[Task instructions] Scan the entries for "cyan". Every line that holds it is to be copied.

[Supplied data]
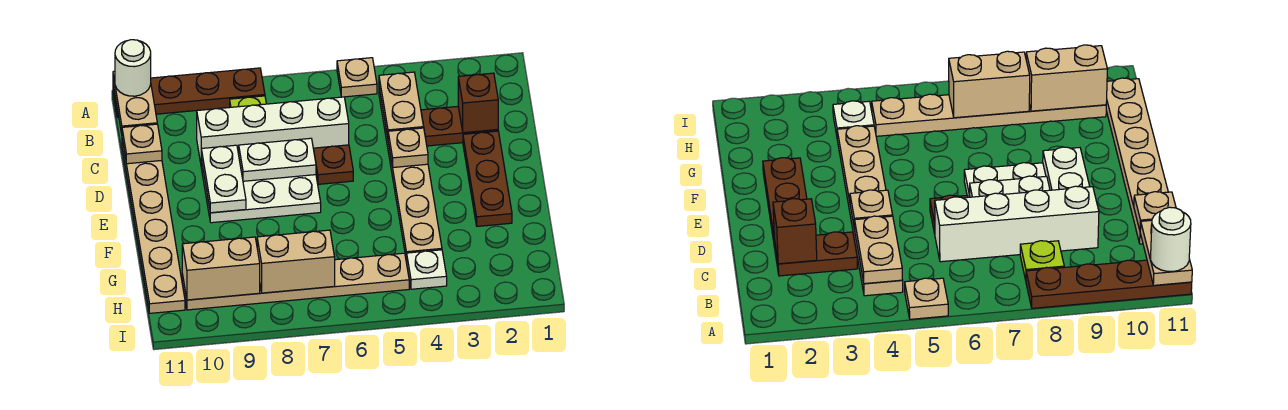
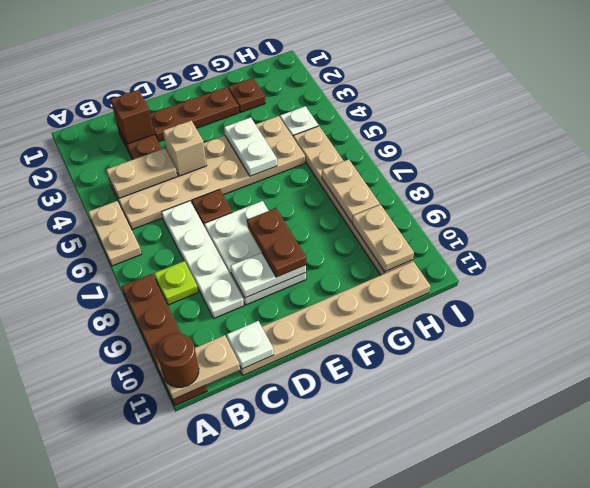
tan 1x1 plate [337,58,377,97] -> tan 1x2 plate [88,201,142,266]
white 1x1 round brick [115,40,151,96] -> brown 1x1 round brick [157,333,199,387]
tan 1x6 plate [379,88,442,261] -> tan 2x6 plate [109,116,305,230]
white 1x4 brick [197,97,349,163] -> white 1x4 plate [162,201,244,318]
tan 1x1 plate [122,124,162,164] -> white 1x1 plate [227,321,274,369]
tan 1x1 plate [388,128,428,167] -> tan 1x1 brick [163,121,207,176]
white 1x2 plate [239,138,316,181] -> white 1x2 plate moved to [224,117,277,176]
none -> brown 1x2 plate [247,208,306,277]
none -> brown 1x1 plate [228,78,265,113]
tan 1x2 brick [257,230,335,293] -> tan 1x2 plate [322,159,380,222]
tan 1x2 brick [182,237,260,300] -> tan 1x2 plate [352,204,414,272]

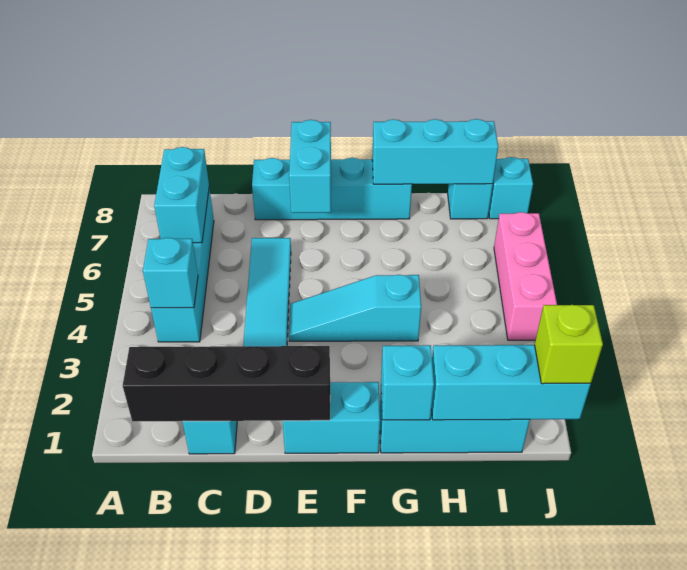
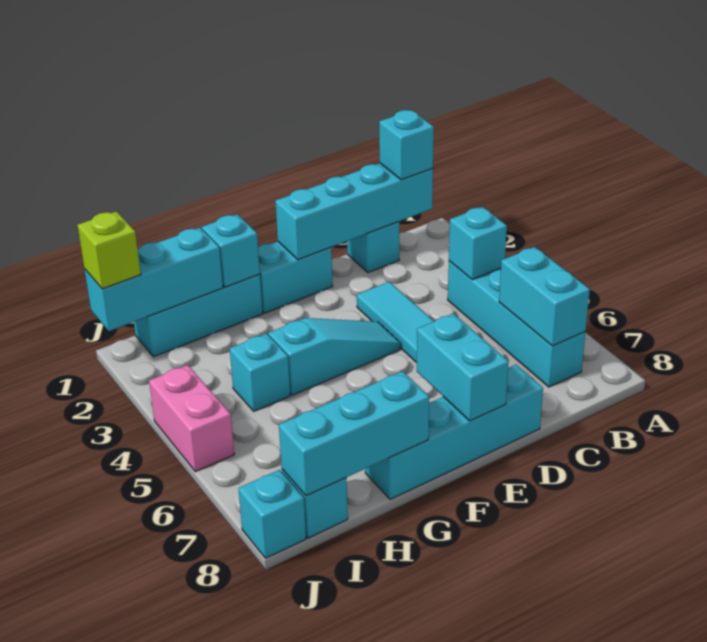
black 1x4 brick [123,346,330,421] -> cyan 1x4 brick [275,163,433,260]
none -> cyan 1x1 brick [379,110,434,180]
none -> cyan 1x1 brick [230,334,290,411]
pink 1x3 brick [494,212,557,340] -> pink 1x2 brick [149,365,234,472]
...
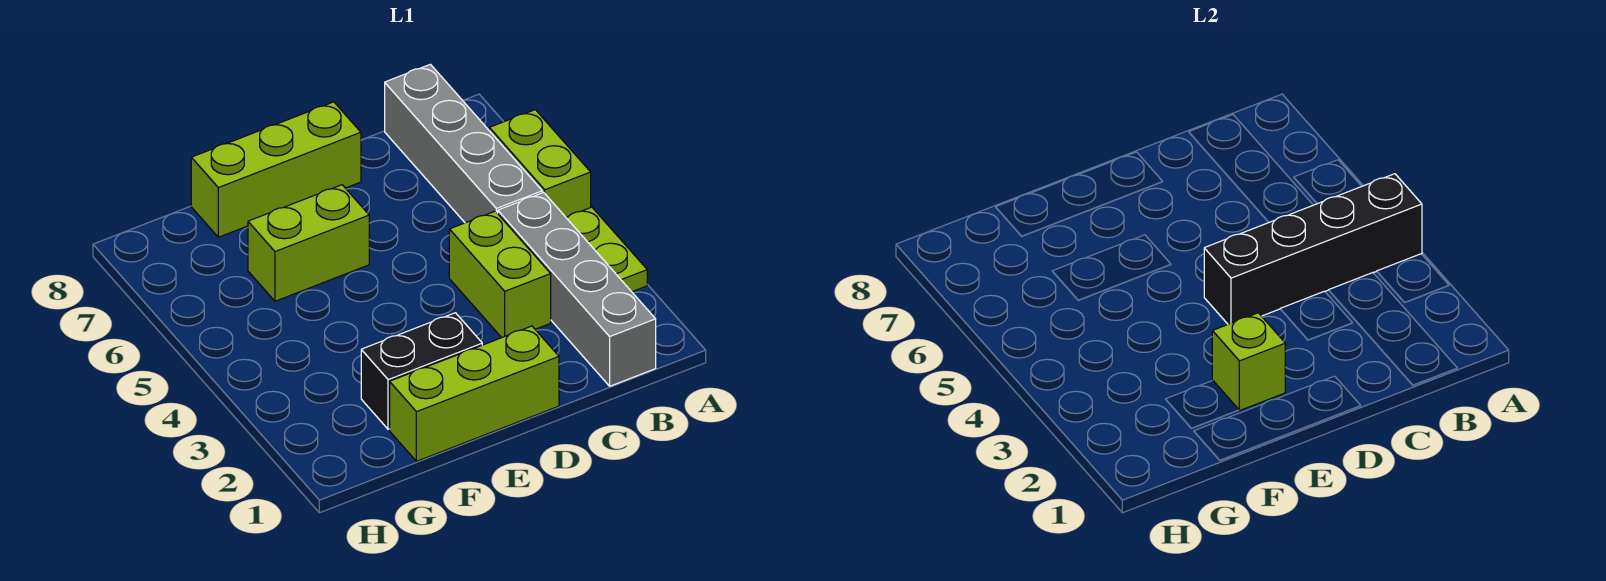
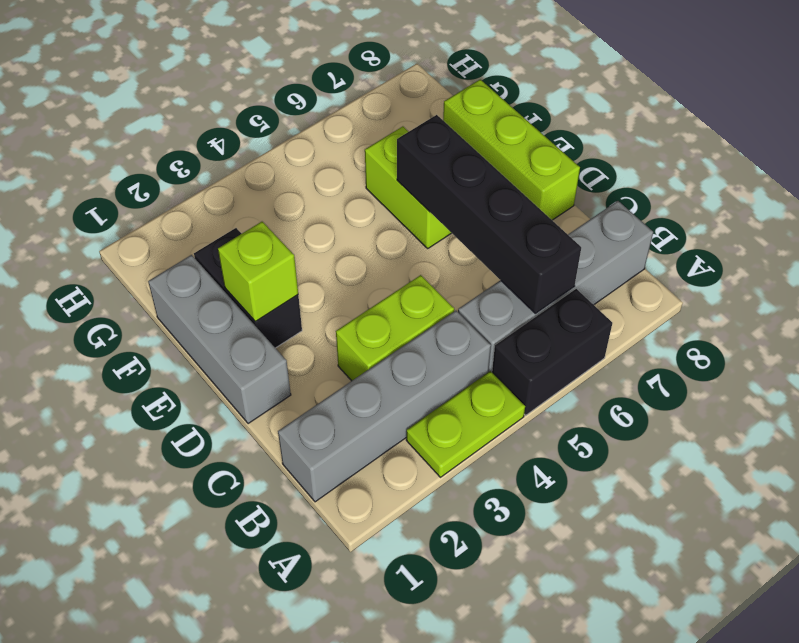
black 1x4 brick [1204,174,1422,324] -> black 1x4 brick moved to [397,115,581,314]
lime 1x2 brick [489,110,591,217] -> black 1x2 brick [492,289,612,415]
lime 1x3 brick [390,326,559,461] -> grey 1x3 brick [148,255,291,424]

[Answer to the exercise]
black 1x4 brick [123,346,330,421] -> cyan 1x4 brick [275,163,433,260]
none -> cyan 1x1 brick [379,110,434,180]
none -> cyan 1x1 brick [230,334,290,411]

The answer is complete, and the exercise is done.